- **What is required**
Please report how many lines in the following material hold the string "plant", giving only the number.

- **Material for this task**
== Segment start ==

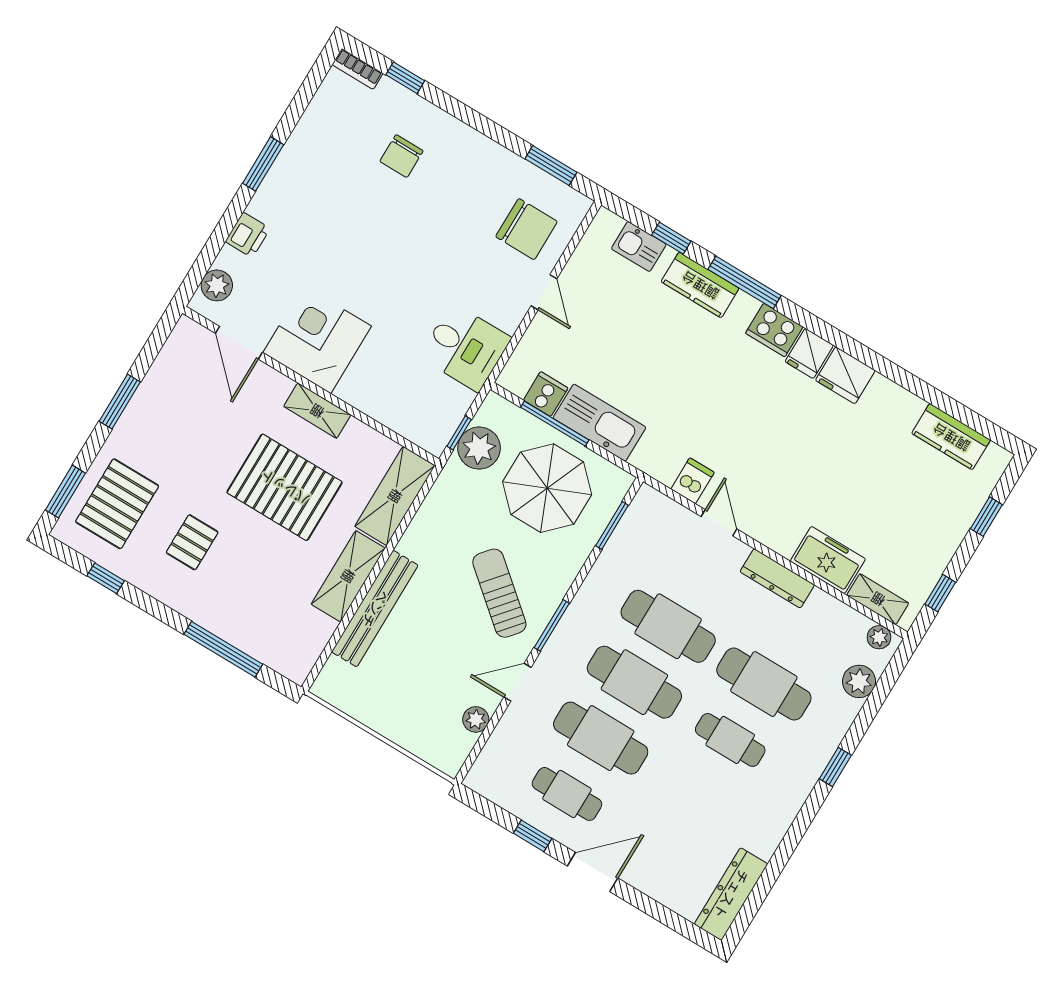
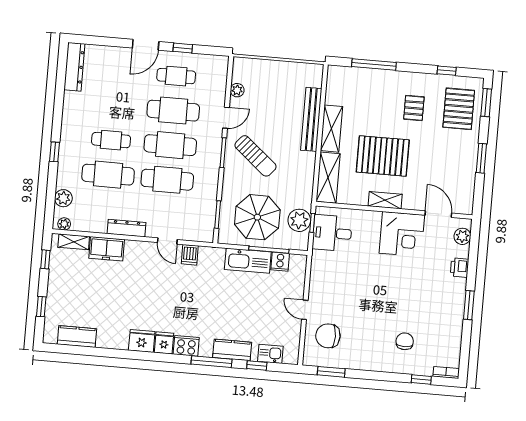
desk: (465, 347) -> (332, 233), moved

== Segment end ==
== Segment start ==

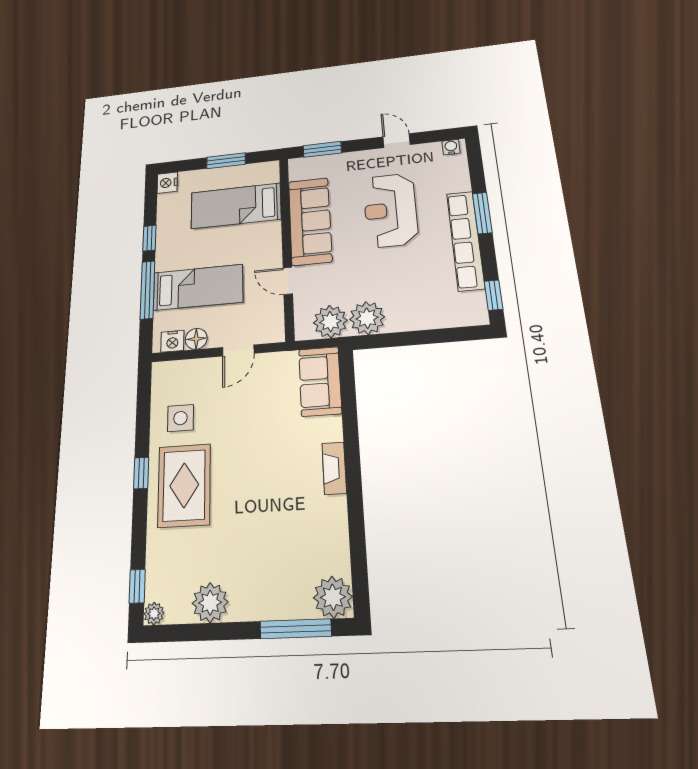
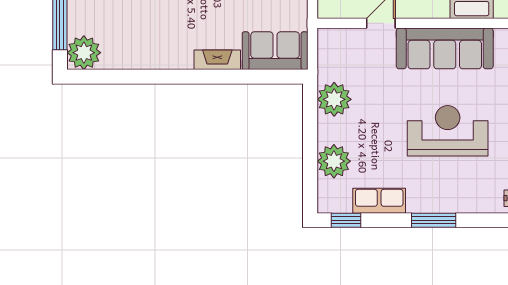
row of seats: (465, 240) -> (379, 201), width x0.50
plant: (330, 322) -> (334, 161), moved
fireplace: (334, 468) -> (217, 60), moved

== Segment end ==
== Segment start ==

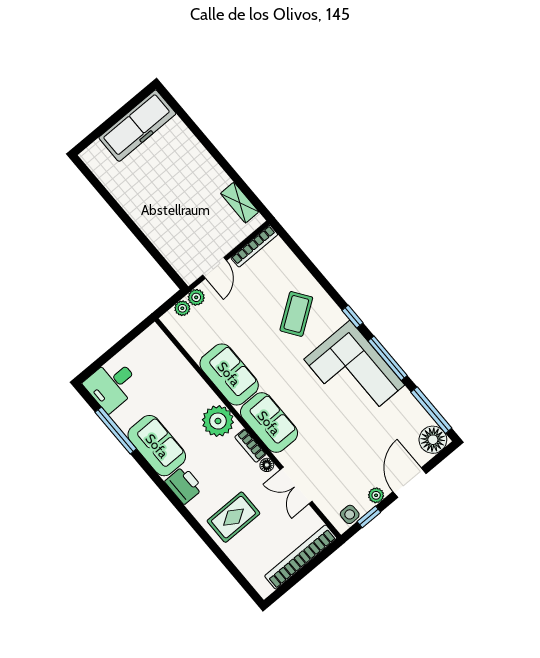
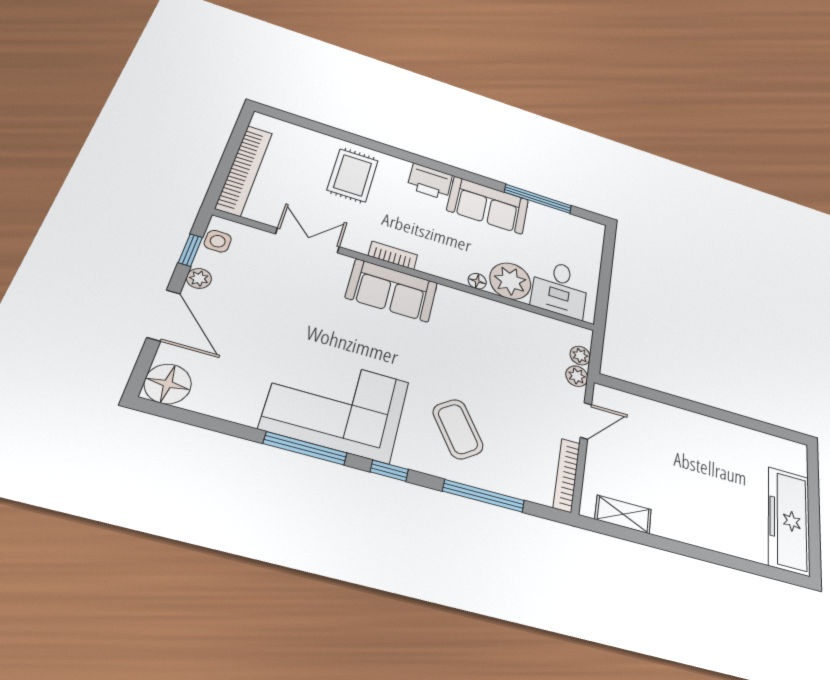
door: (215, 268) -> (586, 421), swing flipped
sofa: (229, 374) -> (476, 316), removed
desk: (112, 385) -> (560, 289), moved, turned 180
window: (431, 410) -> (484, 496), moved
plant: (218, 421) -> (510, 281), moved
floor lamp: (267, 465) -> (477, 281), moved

== Segment end ==

- **Problem solution**
2